Data
──────
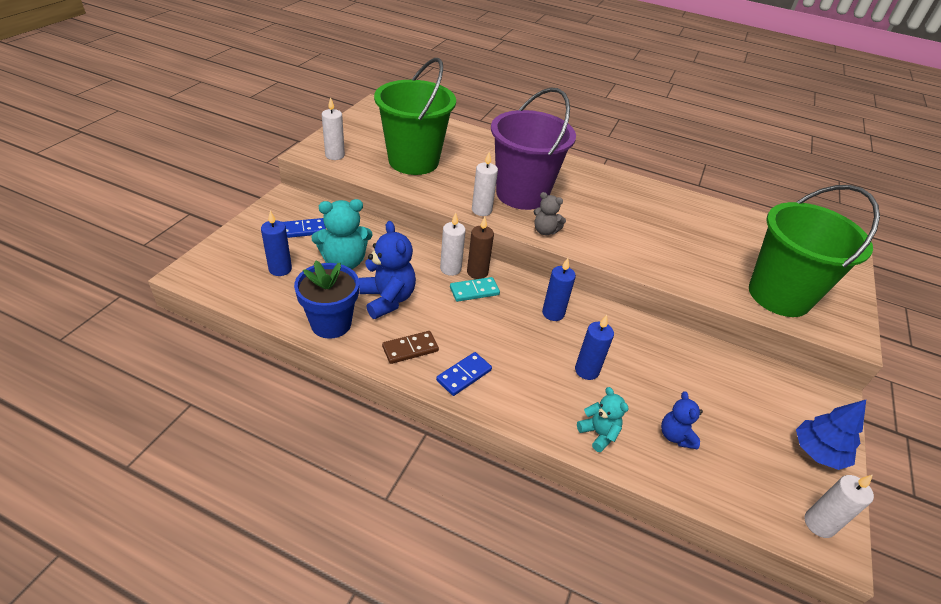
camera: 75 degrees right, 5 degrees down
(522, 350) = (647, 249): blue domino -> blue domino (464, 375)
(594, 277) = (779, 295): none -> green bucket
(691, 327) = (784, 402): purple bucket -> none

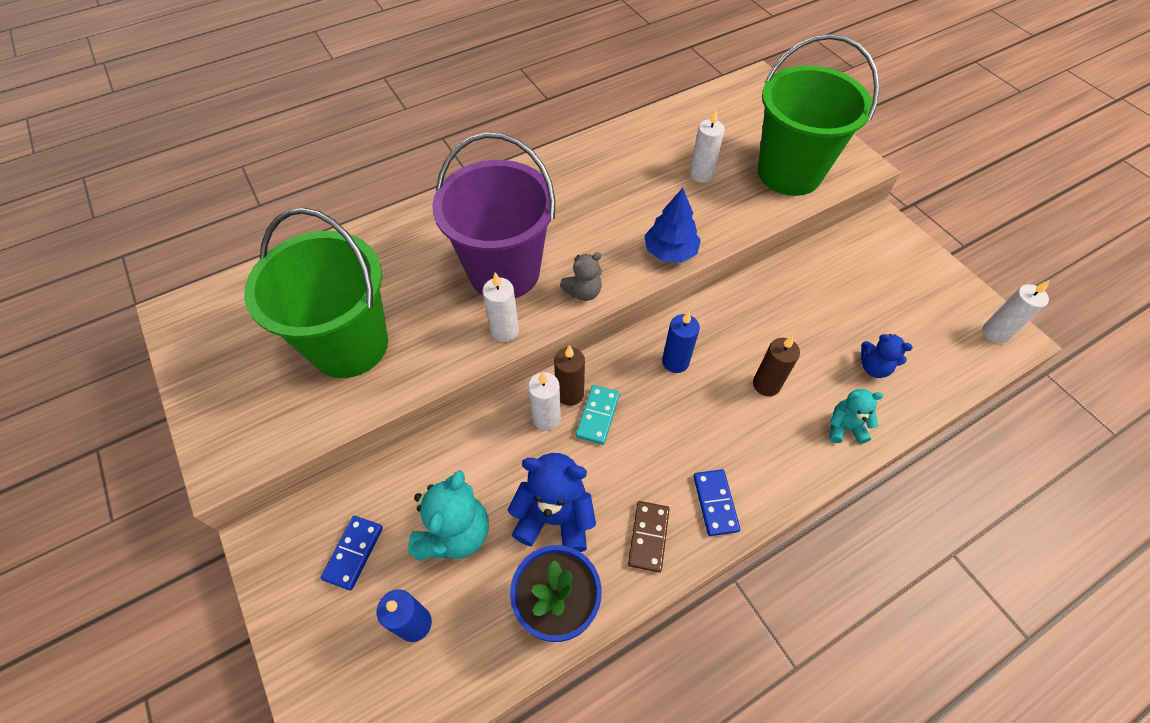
camera: 50 degrees left, 15 degrees up
(335, 155) = (256, 434): white candle -> white candle (701, 174)
(587, 370) = (766, 384): blue candle -> brown candle
(817, 452) = (932, 279): blue tree -> blue tree (670, 252)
──────
Copy out every line of the listing where the word "bucket" occurs.

(594, 277) = (779, 295): none -> green bucket
(691, 327) = (784, 402): purple bucket -> none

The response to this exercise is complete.